**Dataset entries:**
________________________________________
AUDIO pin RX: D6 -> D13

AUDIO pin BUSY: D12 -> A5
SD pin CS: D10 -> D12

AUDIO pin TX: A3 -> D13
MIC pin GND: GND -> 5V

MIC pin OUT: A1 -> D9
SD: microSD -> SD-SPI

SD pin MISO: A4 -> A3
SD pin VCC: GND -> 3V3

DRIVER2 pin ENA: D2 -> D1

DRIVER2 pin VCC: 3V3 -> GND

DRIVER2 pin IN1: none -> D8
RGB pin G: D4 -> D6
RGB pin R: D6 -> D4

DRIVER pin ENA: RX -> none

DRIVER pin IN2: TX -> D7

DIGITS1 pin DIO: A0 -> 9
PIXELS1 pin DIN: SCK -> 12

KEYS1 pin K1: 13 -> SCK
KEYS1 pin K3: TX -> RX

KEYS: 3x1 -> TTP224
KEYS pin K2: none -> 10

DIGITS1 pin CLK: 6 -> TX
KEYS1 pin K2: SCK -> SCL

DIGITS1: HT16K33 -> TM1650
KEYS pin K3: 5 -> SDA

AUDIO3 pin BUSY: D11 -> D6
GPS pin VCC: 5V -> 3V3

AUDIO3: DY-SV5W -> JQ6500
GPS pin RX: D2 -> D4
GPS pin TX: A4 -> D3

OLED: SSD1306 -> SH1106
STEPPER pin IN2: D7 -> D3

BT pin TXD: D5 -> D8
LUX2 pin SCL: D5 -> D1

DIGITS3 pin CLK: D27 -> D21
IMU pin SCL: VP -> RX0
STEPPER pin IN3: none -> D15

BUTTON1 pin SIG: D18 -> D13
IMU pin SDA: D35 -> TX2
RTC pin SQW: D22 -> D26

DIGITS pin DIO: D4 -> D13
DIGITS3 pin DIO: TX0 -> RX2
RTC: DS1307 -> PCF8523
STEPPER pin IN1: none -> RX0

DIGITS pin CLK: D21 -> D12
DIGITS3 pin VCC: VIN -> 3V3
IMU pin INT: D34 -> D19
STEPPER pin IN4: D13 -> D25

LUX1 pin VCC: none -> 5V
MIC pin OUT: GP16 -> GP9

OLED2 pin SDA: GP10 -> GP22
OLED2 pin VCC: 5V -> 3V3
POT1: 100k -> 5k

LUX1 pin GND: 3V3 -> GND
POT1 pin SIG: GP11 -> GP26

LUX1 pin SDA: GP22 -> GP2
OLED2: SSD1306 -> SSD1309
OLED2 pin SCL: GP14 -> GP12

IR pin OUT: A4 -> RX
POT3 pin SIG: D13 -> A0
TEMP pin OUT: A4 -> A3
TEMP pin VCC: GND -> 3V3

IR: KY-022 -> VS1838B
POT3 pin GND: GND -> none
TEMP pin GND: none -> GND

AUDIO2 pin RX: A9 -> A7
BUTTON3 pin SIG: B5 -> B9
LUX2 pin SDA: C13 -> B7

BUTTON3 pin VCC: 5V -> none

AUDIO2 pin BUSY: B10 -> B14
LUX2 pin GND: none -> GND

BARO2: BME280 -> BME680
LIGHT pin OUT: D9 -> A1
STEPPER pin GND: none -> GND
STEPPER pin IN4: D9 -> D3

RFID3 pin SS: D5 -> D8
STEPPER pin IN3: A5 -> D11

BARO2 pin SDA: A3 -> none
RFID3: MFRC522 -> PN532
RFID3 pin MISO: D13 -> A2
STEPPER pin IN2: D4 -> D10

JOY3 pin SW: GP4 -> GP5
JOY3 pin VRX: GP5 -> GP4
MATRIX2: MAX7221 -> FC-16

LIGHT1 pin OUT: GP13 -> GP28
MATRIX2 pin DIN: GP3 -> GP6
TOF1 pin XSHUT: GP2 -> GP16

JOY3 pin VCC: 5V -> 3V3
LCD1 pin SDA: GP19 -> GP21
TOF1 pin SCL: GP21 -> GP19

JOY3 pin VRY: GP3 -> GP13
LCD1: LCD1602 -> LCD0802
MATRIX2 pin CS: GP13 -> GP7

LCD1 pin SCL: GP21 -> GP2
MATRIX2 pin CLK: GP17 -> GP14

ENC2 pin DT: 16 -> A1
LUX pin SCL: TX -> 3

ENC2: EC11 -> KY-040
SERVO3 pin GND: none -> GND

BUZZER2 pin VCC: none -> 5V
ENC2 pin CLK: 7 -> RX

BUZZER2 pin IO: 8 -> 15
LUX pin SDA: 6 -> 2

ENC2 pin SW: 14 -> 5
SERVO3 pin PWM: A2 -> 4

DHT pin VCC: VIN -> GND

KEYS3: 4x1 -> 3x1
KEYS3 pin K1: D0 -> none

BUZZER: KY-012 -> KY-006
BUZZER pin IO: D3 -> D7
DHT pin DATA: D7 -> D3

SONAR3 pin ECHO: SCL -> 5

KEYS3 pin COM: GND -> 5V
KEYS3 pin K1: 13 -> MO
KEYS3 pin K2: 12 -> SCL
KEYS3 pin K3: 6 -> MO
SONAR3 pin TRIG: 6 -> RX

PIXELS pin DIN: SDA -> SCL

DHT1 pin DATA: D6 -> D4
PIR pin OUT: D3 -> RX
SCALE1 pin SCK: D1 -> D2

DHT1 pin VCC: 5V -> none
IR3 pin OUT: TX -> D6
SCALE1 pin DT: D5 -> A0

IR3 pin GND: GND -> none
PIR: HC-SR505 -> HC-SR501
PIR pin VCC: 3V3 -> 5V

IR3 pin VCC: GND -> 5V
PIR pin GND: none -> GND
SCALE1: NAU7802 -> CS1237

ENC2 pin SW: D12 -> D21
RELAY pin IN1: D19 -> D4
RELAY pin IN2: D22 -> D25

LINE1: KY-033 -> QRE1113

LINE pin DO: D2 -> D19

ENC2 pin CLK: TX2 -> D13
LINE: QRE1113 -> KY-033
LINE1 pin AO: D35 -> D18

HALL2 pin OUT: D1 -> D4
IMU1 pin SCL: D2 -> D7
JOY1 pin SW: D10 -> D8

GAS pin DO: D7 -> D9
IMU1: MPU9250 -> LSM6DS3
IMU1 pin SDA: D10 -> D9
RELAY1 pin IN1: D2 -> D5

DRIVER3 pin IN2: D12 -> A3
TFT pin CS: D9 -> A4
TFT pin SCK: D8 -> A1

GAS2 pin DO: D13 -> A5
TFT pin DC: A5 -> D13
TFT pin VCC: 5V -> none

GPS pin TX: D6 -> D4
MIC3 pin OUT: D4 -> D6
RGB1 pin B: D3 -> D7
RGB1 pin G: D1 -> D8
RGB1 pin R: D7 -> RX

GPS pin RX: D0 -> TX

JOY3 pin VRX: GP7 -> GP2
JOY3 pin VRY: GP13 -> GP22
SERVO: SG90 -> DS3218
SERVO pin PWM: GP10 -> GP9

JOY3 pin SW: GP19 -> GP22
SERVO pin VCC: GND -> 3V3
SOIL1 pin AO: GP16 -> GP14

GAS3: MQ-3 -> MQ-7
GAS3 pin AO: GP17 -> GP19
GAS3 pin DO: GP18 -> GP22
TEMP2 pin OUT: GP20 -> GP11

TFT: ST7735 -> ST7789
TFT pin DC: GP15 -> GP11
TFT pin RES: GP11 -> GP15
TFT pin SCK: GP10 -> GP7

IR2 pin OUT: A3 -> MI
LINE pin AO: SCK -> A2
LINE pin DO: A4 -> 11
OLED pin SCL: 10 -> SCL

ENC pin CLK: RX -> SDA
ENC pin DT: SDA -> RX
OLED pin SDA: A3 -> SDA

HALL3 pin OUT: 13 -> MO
________________________________________
**Task statement:** Print the lines above from the one with "LCD1 pin SDA: GP19 -> GP21" through the one with "ENC2 pin SW: 14 -> 5", both included, exactly as written and nothing more.

**Task result:**
LCD1 pin SDA: GP19 -> GP21
TOF1 pin SCL: GP21 -> GP19

JOY3 pin VRY: GP3 -> GP13
LCD1: LCD1602 -> LCD0802
MATRIX2 pin CS: GP13 -> GP7

LCD1 pin SCL: GP21 -> GP2
MATRIX2 pin CLK: GP17 -> GP14

ENC2 pin DT: 16 -> A1
LUX pin SCL: TX -> 3

ENC2: EC11 -> KY-040
SERVO3 pin GND: none -> GND

BUZZER2 pin VCC: none -> 5V
ENC2 pin CLK: 7 -> RX

BUZZER2 pin IO: 8 -> 15
LUX pin SDA: 6 -> 2

ENC2 pin SW: 14 -> 5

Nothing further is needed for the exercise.